-------- Source information

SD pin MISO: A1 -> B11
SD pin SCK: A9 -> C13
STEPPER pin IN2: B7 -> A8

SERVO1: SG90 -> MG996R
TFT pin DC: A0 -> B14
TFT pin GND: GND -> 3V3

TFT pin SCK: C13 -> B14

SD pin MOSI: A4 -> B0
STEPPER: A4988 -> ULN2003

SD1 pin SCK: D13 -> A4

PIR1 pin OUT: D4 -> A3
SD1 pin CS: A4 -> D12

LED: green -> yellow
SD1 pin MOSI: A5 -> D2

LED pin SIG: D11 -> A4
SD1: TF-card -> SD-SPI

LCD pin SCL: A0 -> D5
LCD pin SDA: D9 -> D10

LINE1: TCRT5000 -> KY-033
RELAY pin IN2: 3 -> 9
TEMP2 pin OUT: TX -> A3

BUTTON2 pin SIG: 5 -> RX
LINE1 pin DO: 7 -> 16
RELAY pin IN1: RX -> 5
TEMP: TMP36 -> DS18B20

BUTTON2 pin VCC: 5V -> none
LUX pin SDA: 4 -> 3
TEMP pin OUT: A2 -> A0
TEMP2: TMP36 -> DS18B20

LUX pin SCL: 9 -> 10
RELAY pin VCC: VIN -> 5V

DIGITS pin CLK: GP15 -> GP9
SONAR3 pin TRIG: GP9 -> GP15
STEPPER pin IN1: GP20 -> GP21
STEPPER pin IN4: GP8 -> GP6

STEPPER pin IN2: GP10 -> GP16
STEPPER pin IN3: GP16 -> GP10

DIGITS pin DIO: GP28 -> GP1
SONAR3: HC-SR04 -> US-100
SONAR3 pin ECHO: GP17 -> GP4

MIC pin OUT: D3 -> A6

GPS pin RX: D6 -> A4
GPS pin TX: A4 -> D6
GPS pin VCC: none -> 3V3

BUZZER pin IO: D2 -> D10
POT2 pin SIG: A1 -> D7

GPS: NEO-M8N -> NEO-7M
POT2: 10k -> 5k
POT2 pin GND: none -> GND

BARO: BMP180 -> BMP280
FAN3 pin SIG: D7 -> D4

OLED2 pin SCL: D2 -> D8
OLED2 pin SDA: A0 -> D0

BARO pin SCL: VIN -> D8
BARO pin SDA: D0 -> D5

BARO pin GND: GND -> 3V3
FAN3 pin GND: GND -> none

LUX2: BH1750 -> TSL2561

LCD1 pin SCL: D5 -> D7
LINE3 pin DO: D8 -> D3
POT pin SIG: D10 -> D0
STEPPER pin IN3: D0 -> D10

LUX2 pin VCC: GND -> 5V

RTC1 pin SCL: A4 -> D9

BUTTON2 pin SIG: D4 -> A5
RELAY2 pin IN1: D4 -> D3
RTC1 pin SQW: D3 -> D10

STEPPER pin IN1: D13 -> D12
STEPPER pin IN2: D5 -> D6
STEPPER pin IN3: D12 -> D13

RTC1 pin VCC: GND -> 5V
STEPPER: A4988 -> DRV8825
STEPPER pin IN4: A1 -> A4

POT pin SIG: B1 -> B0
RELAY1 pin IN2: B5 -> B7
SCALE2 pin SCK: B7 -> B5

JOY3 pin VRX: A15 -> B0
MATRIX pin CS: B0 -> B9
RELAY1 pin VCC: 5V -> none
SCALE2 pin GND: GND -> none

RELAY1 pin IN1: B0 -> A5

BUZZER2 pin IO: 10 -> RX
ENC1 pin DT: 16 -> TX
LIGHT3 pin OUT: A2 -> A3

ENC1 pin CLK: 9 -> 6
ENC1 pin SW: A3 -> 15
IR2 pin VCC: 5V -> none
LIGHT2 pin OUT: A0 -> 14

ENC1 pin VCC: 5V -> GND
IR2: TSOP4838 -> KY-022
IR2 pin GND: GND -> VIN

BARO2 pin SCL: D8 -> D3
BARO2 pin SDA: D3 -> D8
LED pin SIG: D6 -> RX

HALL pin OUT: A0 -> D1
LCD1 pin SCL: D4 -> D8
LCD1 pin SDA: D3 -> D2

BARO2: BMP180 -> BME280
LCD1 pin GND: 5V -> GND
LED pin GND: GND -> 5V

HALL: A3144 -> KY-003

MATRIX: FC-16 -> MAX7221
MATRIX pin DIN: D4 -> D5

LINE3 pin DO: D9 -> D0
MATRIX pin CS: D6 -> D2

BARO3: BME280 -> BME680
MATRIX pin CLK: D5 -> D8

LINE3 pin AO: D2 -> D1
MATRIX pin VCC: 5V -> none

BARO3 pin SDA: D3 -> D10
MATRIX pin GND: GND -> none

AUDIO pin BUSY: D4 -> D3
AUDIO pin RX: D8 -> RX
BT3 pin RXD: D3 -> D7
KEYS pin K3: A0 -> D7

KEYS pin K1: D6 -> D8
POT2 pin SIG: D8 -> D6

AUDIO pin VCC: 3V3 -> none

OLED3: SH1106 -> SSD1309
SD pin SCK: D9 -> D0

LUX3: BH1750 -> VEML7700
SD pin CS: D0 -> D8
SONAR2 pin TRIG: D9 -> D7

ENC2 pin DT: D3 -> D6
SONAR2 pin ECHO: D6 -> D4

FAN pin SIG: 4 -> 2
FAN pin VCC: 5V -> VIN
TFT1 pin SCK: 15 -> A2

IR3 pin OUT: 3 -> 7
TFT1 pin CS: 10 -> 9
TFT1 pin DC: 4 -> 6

----------------

- **Exercise brief**:
For this exercise, the records above must be returned exactly.

- **The completed task**:
SD pin MISO: A1 -> B11
SD pin SCK: A9 -> C13
STEPPER pin IN2: B7 -> A8

SERVO1: SG90 -> MG996R
TFT pin DC: A0 -> B14
TFT pin GND: GND -> 3V3

TFT pin SCK: C13 -> B14

SD pin MOSI: A4 -> B0
STEPPER: A4988 -> ULN2003

SD1 pin SCK: D13 -> A4

PIR1 pin OUT: D4 -> A3
SD1 pin CS: A4 -> D12

LED: green -> yellow
SD1 pin MOSI: A5 -> D2

LED pin SIG: D11 -> A4
SD1: TF-card -> SD-SPI

LCD pin SCL: A0 -> D5
LCD pin SDA: D9 -> D10

LINE1: TCRT5000 -> KY-033
RELAY pin IN2: 3 -> 9
TEMP2 pin OUT: TX -> A3

BUTTON2 pin SIG: 5 -> RX
LINE1 pin DO: 7 -> 16
RELAY pin IN1: RX -> 5
TEMP: TMP36 -> DS18B20

BUTTON2 pin VCC: 5V -> none
LUX pin SDA: 4 -> 3
TEMP pin OUT: A2 -> A0
TEMP2: TMP36 -> DS18B20

LUX pin SCL: 9 -> 10
RELAY pin VCC: VIN -> 5V

DIGITS pin CLK: GP15 -> GP9
SONAR3 pin TRIG: GP9 -> GP15
STEPPER pin IN1: GP20 -> GP21
STEPPER pin IN4: GP8 -> GP6

STEPPER pin IN2: GP10 -> GP16
STEPPER pin IN3: GP16 -> GP10

DIGITS pin DIO: GP28 -> GP1
SONAR3: HC-SR04 -> US-100
SONAR3 pin ECHO: GP17 -> GP4

MIC pin OUT: D3 -> A6

GPS pin RX: D6 -> A4
GPS pin TX: A4 -> D6
GPS pin VCC: none -> 3V3

BUZZER pin IO: D2 -> D10
POT2 pin SIG: A1 -> D7

GPS: NEO-M8N -> NEO-7M
POT2: 10k -> 5k
POT2 pin GND: none -> GND

BARO: BMP180 -> BMP280
FAN3 pin SIG: D7 -> D4

OLED2 pin SCL: D2 -> D8
OLED2 pin SDA: A0 -> D0

BARO pin SCL: VIN -> D8
BARO pin SDA: D0 -> D5

BARO pin GND: GND -> 3V3
FAN3 pin GND: GND -> none

LUX2: BH1750 -> TSL2561

LCD1 pin SCL: D5 -> D7
LINE3 pin DO: D8 -> D3
POT pin SIG: D10 -> D0
STEPPER pin IN3: D0 -> D10

LUX2 pin VCC: GND -> 5V

RTC1 pin SCL: A4 -> D9

BUTTON2 pin SIG: D4 -> A5
RELAY2 pin IN1: D4 -> D3
RTC1 pin SQW: D3 -> D10

STEPPER pin IN1: D13 -> D12
STEPPER pin IN2: D5 -> D6
STEPPER pin IN3: D12 -> D13

RTC1 pin VCC: GND -> 5V
STEPPER: A4988 -> DRV8825
STEPPER pin IN4: A1 -> A4

POT pin SIG: B1 -> B0
RELAY1 pin IN2: B5 -> B7
SCALE2 pin SCK: B7 -> B5

JOY3 pin VRX: A15 -> B0
MATRIX pin CS: B0 -> B9
RELAY1 pin VCC: 5V -> none
SCALE2 pin GND: GND -> none

RELAY1 pin IN1: B0 -> A5

BUZZER2 pin IO: 10 -> RX
ENC1 pin DT: 16 -> TX
LIGHT3 pin OUT: A2 -> A3

ENC1 pin CLK: 9 -> 6
ENC1 pin SW: A3 -> 15
IR2 pin VCC: 5V -> none
LIGHT2 pin OUT: A0 -> 14

ENC1 pin VCC: 5V -> GND
IR2: TSOP4838 -> KY-022
IR2 pin GND: GND -> VIN

BARO2 pin SCL: D8 -> D3
BARO2 pin SDA: D3 -> D8
LED pin SIG: D6 -> RX

HALL pin OUT: A0 -> D1
LCD1 pin SCL: D4 -> D8
LCD1 pin SDA: D3 -> D2

BARO2: BMP180 -> BME280
LCD1 pin GND: 5V -> GND
LED pin GND: GND -> 5V

HALL: A3144 -> KY-003

MATRIX: FC-16 -> MAX7221
MATRIX pin DIN: D4 -> D5

LINE3 pin DO: D9 -> D0
MATRIX pin CS: D6 -> D2

BARO3: BME280 -> BME680
MATRIX pin CLK: D5 -> D8

LINE3 pin AO: D2 -> D1
MATRIX pin VCC: 5V -> none

BARO3 pin SDA: D3 -> D10
MATRIX pin GND: GND -> none

AUDIO pin BUSY: D4 -> D3
AUDIO pin RX: D8 -> RX
BT3 pin RXD: D3 -> D7
KEYS pin K3: A0 -> D7

KEYS pin K1: D6 -> D8
POT2 pin SIG: D8 -> D6

AUDIO pin VCC: 3V3 -> none

OLED3: SH1106 -> SSD1309
SD pin SCK: D9 -> D0

LUX3: BH1750 -> VEML7700
SD pin CS: D0 -> D8
SONAR2 pin TRIG: D9 -> D7

ENC2 pin DT: D3 -> D6
SONAR2 pin ECHO: D6 -> D4

FAN pin SIG: 4 -> 2
FAN pin VCC: 5V -> VIN
TFT1 pin SCK: 15 -> A2

IR3 pin OUT: 3 -> 7
TFT1 pin CS: 10 -> 9
TFT1 pin DC: 4 -> 6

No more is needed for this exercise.